───── GIVEN INFORMATION

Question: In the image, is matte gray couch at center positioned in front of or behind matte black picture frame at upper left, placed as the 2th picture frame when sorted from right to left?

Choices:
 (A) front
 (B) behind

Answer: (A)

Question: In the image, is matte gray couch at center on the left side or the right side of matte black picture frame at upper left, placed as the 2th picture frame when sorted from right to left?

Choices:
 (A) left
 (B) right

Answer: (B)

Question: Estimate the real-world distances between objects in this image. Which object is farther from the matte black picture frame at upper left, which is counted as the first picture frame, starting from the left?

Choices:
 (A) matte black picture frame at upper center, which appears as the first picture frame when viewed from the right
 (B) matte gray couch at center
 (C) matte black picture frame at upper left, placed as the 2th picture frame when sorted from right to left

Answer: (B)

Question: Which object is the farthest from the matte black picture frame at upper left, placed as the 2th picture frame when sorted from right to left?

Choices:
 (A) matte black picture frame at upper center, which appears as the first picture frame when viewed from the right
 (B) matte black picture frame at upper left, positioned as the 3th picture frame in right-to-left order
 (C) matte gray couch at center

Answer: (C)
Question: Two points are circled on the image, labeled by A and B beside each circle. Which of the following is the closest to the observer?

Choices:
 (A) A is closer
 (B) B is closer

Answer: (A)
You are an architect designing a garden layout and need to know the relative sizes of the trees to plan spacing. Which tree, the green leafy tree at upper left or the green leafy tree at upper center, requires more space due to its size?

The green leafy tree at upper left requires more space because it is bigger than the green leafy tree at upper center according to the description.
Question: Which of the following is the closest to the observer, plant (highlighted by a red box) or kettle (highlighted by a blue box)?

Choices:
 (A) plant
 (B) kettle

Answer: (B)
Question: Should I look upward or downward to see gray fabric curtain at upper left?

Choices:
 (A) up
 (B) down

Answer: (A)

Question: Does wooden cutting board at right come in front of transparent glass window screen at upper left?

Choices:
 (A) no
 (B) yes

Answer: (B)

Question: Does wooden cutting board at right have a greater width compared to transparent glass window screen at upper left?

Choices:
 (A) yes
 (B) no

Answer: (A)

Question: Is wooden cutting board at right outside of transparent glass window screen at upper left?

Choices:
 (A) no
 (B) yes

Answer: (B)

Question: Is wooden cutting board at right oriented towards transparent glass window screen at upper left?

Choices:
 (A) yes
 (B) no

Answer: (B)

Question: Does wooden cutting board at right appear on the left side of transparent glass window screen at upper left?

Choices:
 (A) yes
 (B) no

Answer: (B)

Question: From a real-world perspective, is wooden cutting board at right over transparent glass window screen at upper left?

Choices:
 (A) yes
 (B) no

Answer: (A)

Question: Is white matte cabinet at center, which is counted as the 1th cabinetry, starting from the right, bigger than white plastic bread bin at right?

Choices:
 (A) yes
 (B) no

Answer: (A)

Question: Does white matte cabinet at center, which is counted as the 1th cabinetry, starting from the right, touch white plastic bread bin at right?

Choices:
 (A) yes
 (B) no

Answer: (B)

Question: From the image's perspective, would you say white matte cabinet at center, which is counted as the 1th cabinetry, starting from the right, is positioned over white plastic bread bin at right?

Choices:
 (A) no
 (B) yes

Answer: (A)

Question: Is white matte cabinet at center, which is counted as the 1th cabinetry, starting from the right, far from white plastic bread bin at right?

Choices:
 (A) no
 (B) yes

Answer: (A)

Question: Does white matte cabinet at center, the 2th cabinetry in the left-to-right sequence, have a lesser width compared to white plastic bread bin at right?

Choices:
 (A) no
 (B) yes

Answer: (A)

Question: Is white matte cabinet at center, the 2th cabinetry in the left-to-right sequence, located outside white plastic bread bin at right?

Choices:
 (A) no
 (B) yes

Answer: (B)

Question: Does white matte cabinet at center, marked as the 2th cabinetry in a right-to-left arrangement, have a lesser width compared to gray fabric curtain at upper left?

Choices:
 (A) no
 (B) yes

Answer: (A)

──────────

Copy out the stretch of the listing above from the line containing "Question: Does wooden cutting board at right appear" through the line containing "Question: Does white matte cabinet at center, which", both lines included, keeping every line as it stands.

CORRECT ANSWER:
Question: Does wooden cutting board at right appear on the left side of transparent glass window screen at upper left?

Choices:
 (A) yes
 (B) no

Answer: (B)

Question: From a real-world perspective, is wooden cutting board at right over transparent glass window screen at upper left?

Choices:
 (A) yes
 (B) no

Answer: (A)

Question: Is white matte cabinet at center, which is counted as the 1th cabinetry, starting from the right, bigger than white plastic bread bin at right?

Choices:
 (A) yes
 (B) no

Answer: (A)

Question: Does white matte cabinet at center, which is counted as the 1th cabinetry, starting from the right, touch white plastic bread bin at right?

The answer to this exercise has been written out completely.